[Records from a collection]
- - -
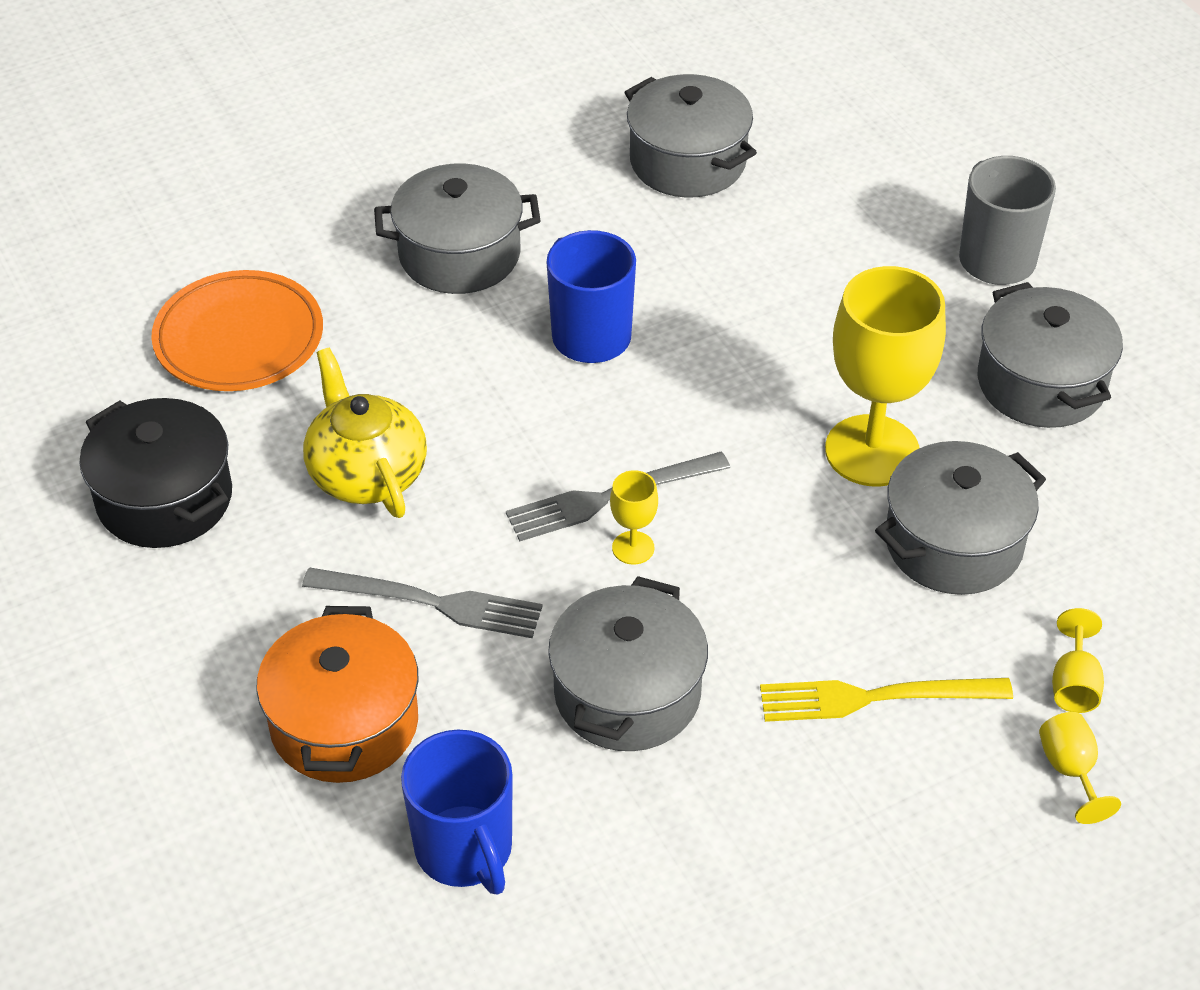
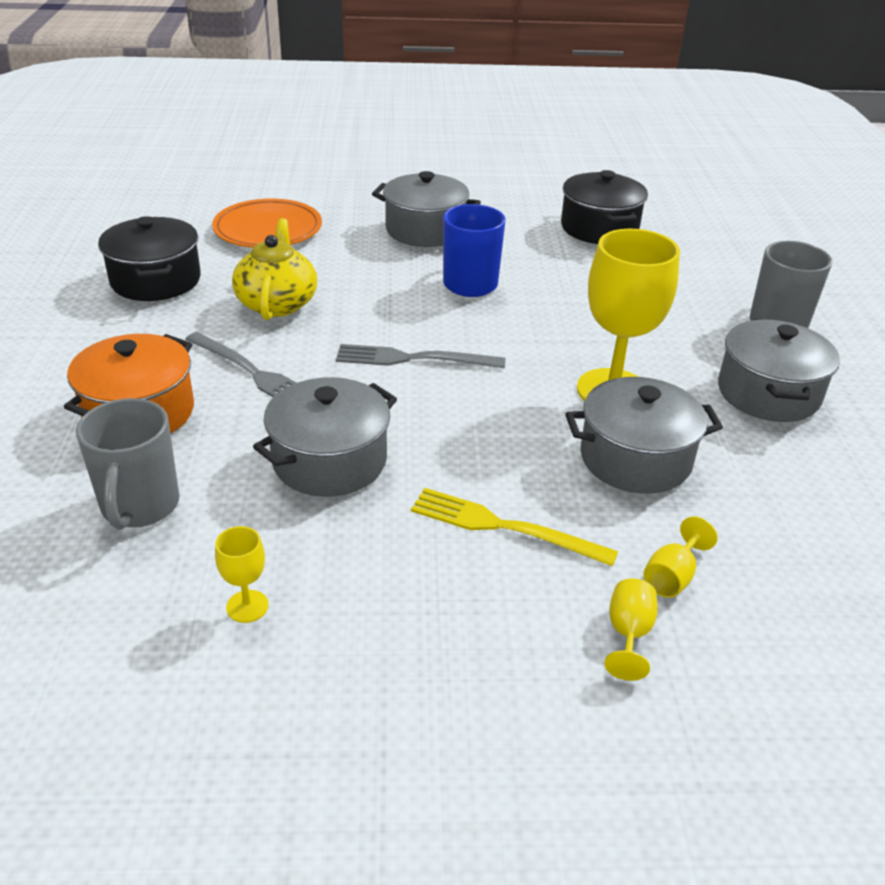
camera: 25 degrees right, 10 degrees down
(465, 850) = (139, 506): blue mug -> grey mug
(633, 548) = (404, 388): yellow goblet -> yellow goblet (247, 606)
(687, 162) = (599, 228): grey pot -> black pot

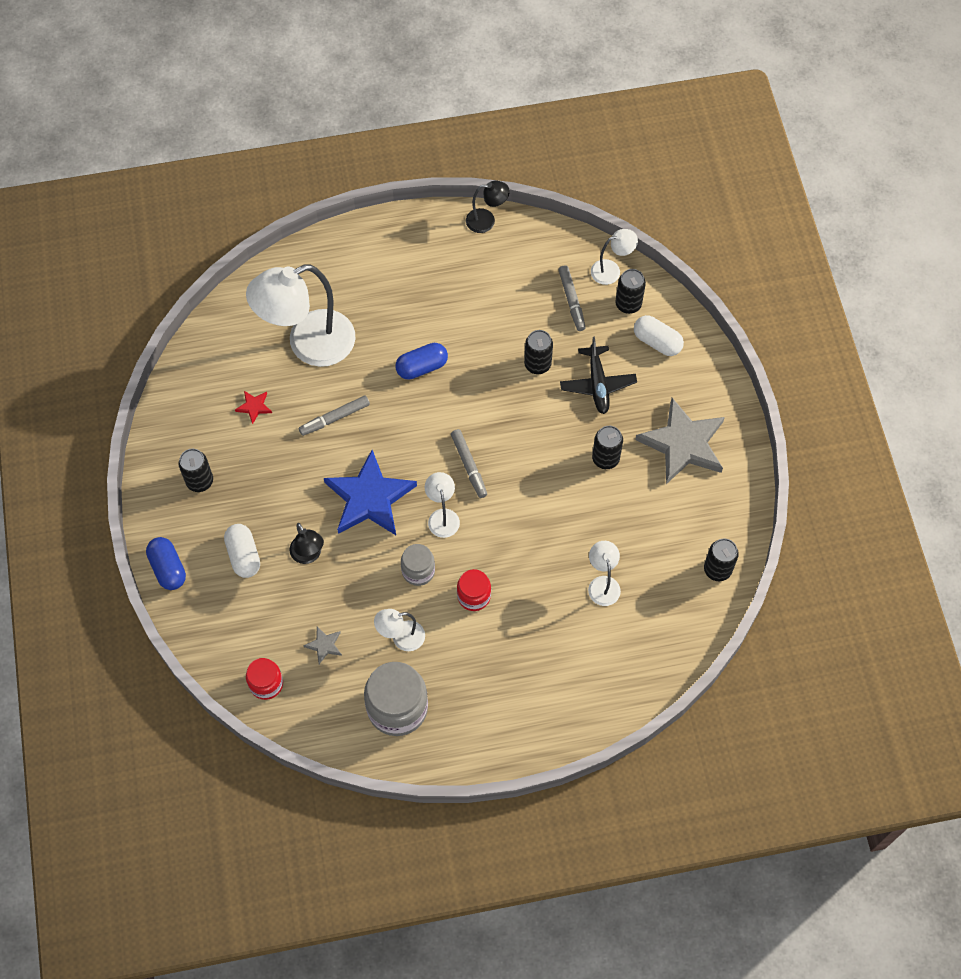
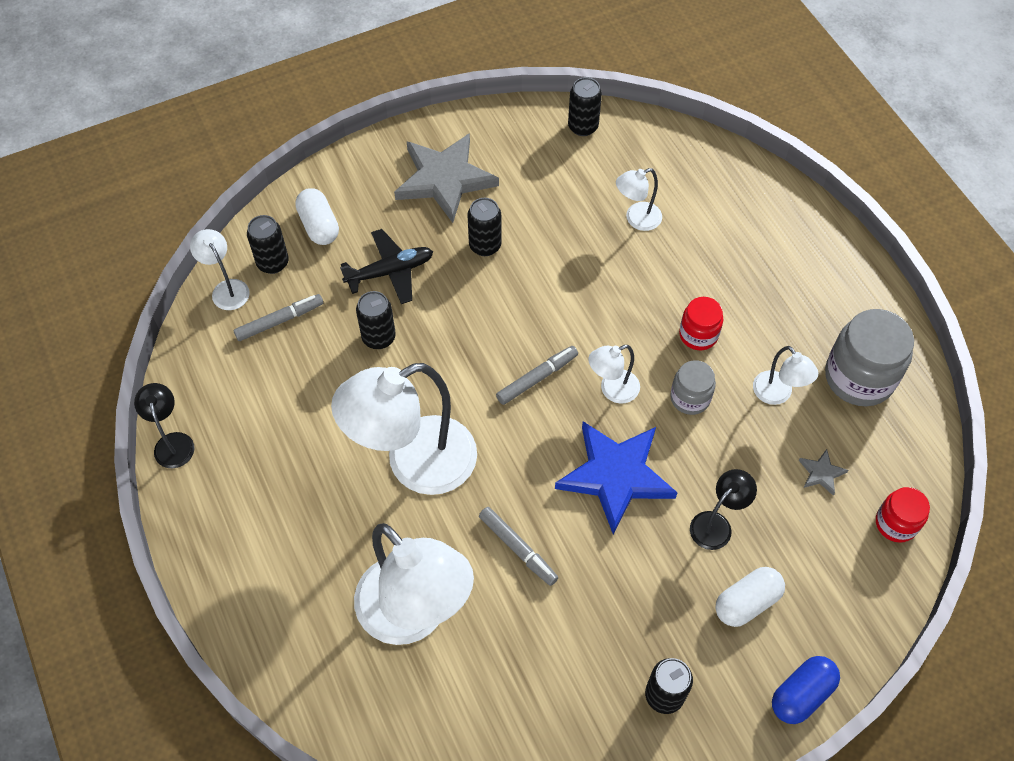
camera: 105 degrees left, 5 degrees down
(254, 407) = (531, 658): red star -> none
(422, 367) = (415, 464): blue capsule -> white lamp
(657, 342) = (319, 226): white capsule -> white capsule turned 45 degrees counterclockwise

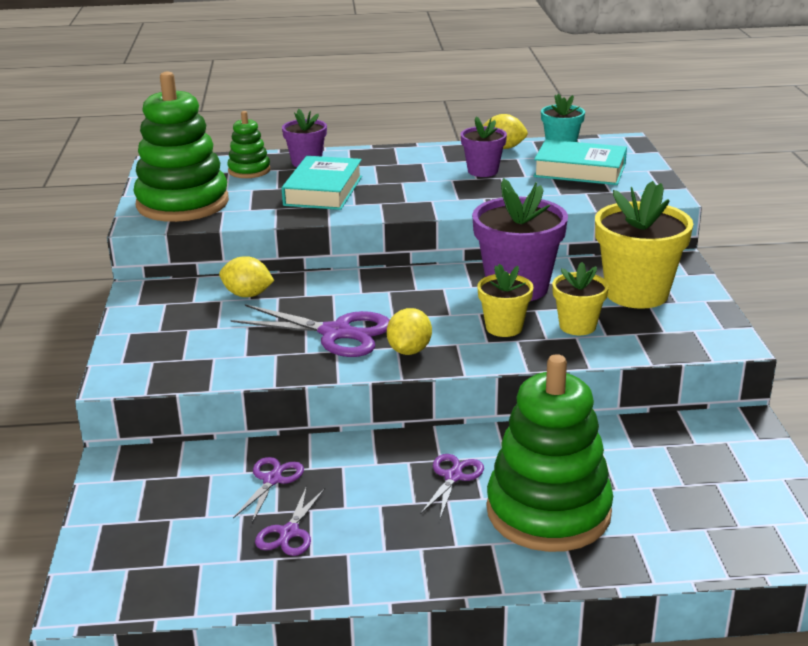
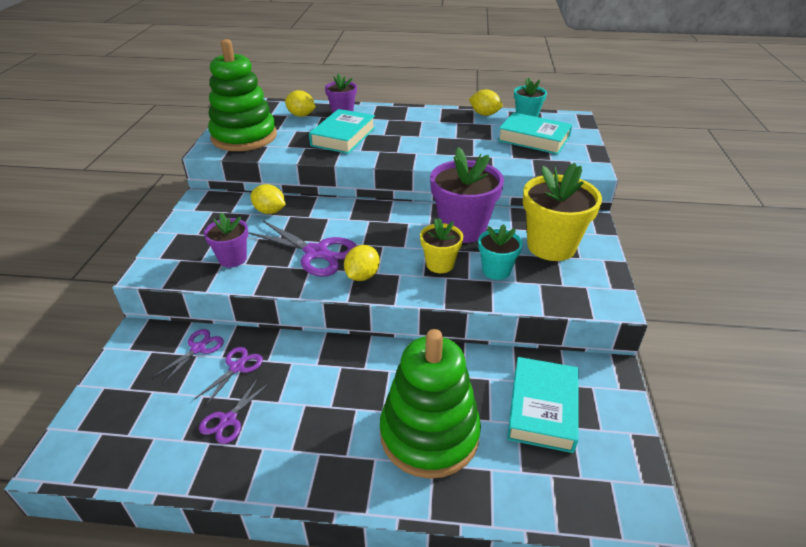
camera: 10 degrees right, 10 degrees up
(249, 170) = (301, 115): green stacking toy -> yellow lemon
(453, 476) = (368, 386): purple scissors -> purple scissors (198, 348)
(483, 171) = (462, 132): purple flower pot -> purple flower pot (232, 258)
(577, 326) = (496, 270): yellow flower pot -> turquoise flower pot
(674, 469) = (542, 408): none -> turquoise book

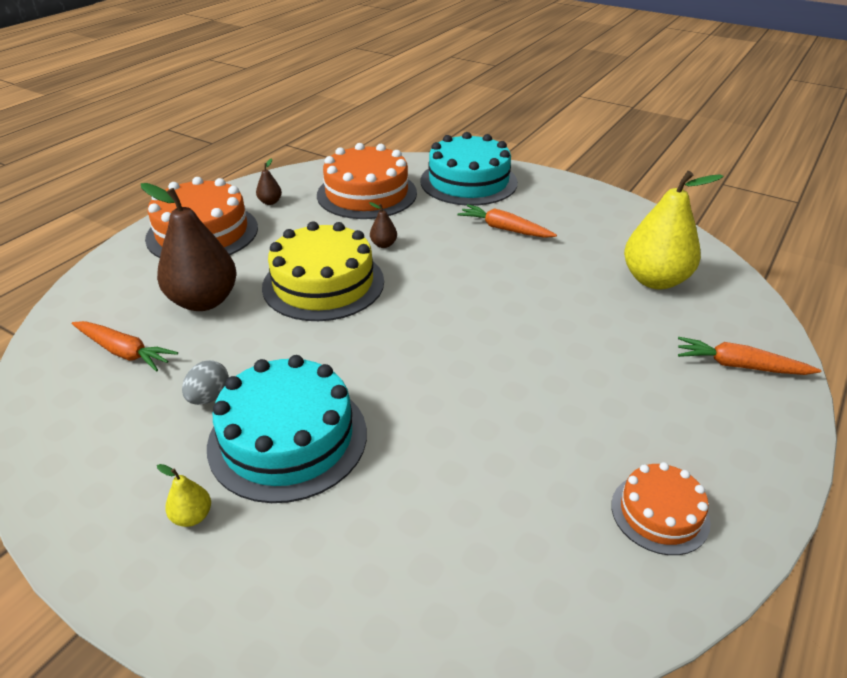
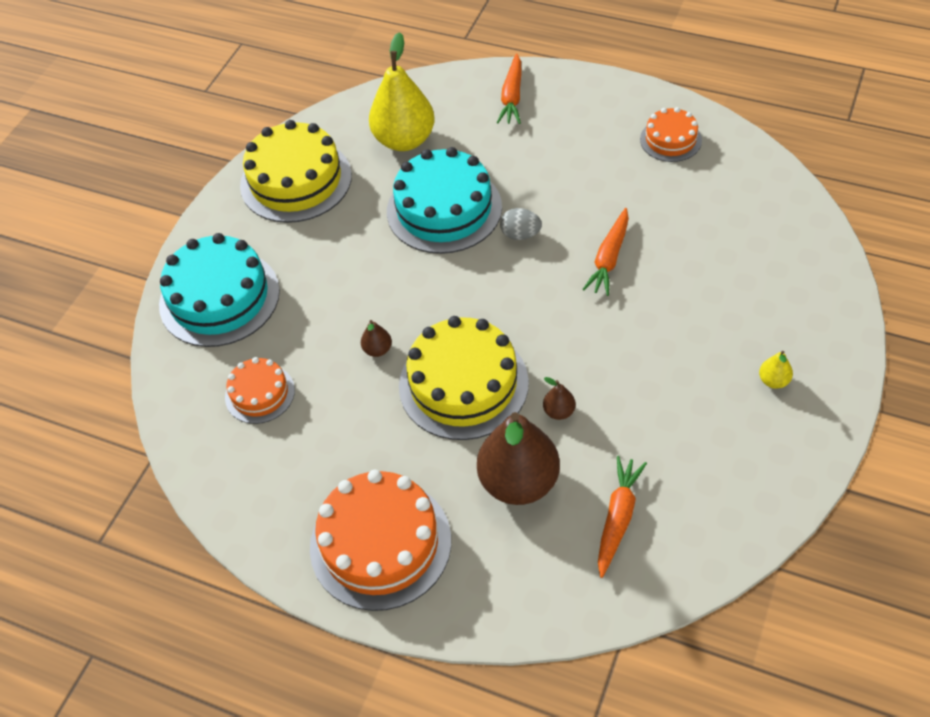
camera: 95 degrees left, 15 degrees up
(209, 397) = (654, 419): grey egg -> grey egg (520, 234)
(270, 202) = (292, 494): brown pear -> brown pear (559, 411)
(288, 438) = (680, 347): turquoise cake -> turquoise cake (444, 209)
(367, 194) = (260, 393): orange cake -> orange cake, size x0.54
(504, 229) = (329, 252): orange carrot -> orange carrot (609, 258)
(598, 218) = (296, 180): none -> yellow cake

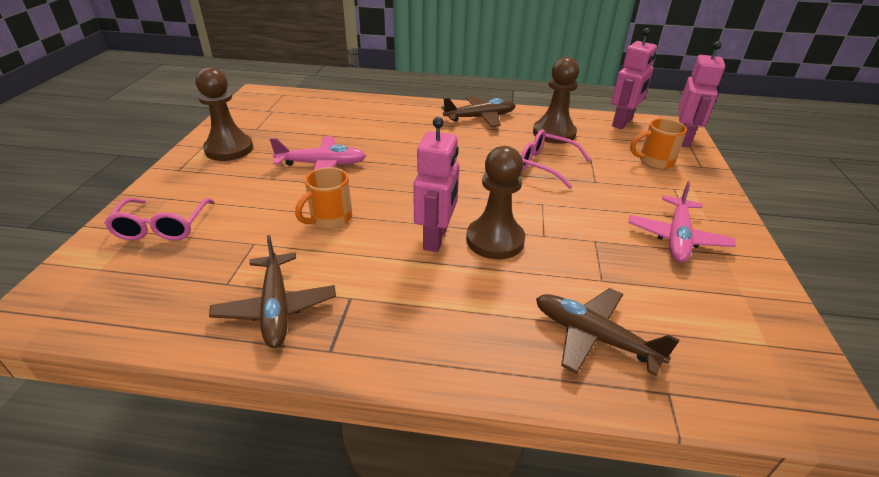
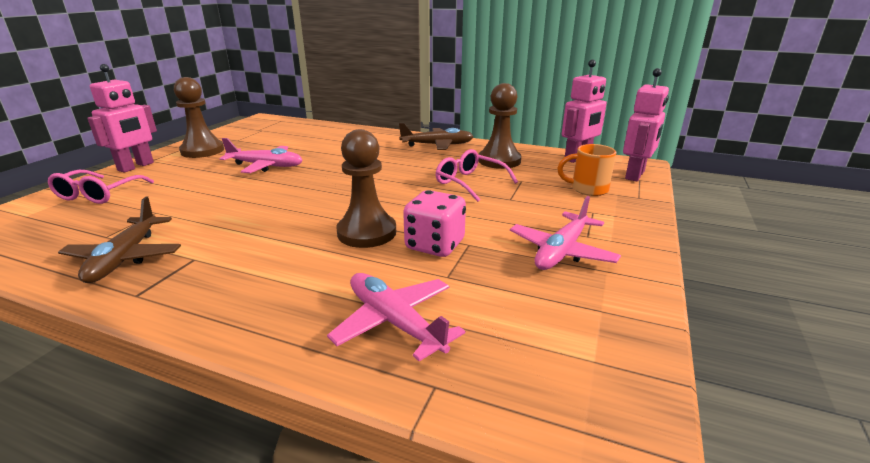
camera: 15 degrees right, 10 degrees down
(330, 219) = (234, 202): orange mug -> none
(436, 238) = (312, 225): pink robot -> pink robot (136, 167)
(567, 246) = (435, 245): none -> pink dice
(593, 337) = (394, 322): brown plane -> pink plane

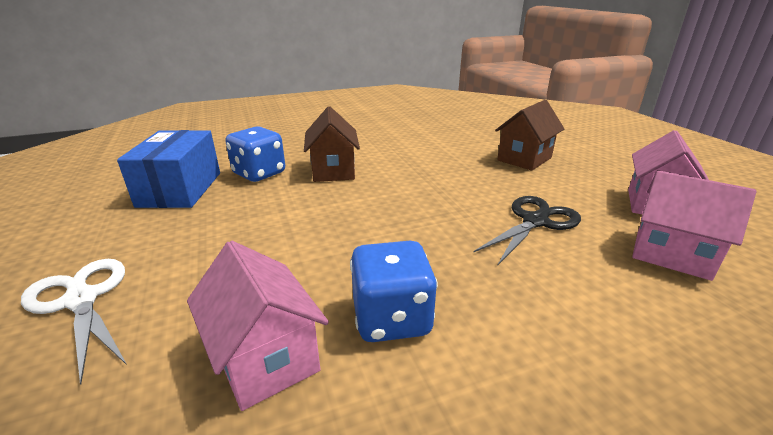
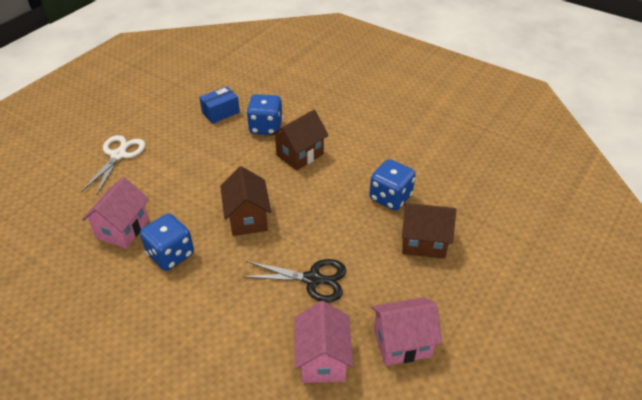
camera: 55 degrees right, 15 degrees up
(180, 189) = (220, 112): blue box -> blue box, size x0.61
(392, 230) = (247, 218): none -> brown house
(452, 154) = (390, 197): none -> blue dice

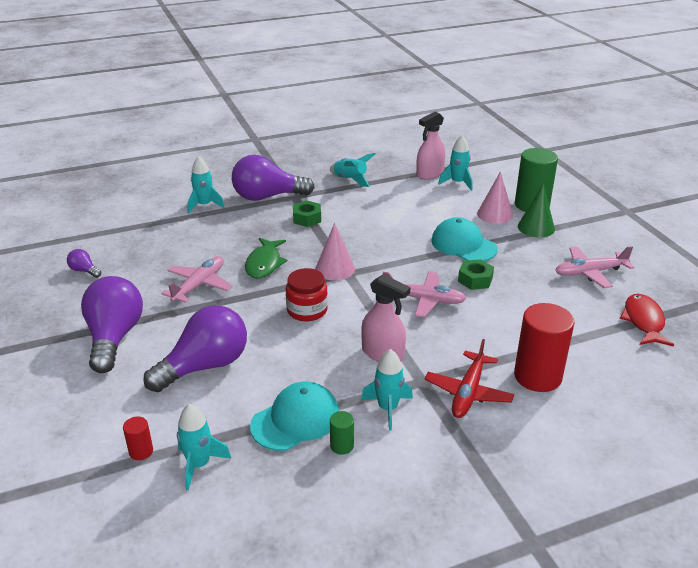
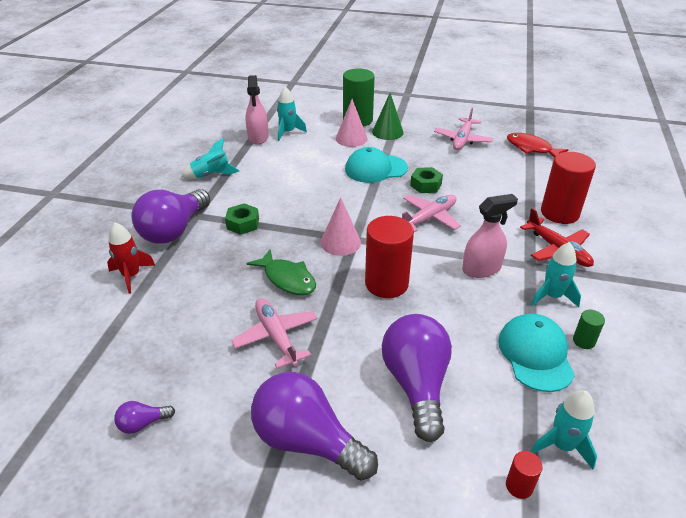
camera: 55 degrees left, 5 degrees up
(204, 205) = (131, 276): turquoise rocket -> red rocket
(307, 310) = (386, 283): red jar -> red cylinder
- - -
Take every entry above and transcribe it exactly, with no pictures in the copy.

(Answer box)
camera: 25 degrees right, 10 degrees down
(465, 850) = (139, 506): blue mug -> grey mug
(633, 548) = (404, 388): yellow goblet -> yellow goblet (247, 606)
(687, 162) = (599, 228): grey pot -> black pot

camera: 105 degrees left, 5 degrees down
(254, 407) = (531, 658): red star -> none
(422, 367) = (415, 464): blue capsule -> white lamp
(657, 342) = (319, 226): white capsule -> white capsule turned 45 degrees counterclockwise

camera: 10 degrees right, 10 degrees up
(249, 170) = (301, 115): green stacking toy -> yellow lemon
(453, 476) = (368, 386): purple scissors -> purple scissors (198, 348)
(483, 171) = (462, 132): purple flower pot -> purple flower pot (232, 258)
(577, 326) = (496, 270): yellow flower pot -> turquoise flower pot
(674, 469) = (542, 408): none -> turquoise book

camera: 95 degrees left, 15 degrees up
(209, 397) = (654, 419): grey egg -> grey egg (520, 234)
(270, 202) = (292, 494): brown pear -> brown pear (559, 411)
(288, 438) = (680, 347): turquoise cake -> turquoise cake (444, 209)
(367, 194) = (260, 393): orange cake -> orange cake, size x0.54
(504, 229) = (329, 252): orange carrot -> orange carrot (609, 258)
(598, 218) = (296, 180): none -> yellow cake

camera: 15 degrees right, 10 degrees down
(330, 219) = (234, 202): orange mug -> none
(436, 238) = (312, 225): pink robot -> pink robot (136, 167)
(567, 246) = (435, 245): none -> pink dice
(593, 337) = (394, 322): brown plane -> pink plane

camera: 55 degrees right, 15 degrees up
(180, 189) = (220, 112): blue box -> blue box, size x0.61
(392, 230) = (247, 218): none -> brown house
(452, 154) = (390, 197): none -> blue dice

camera: 55 degrees left, 5 degrees up
(204, 205) = (131, 276): turquoise rocket -> red rocket
(307, 310) = (386, 283): red jar -> red cylinder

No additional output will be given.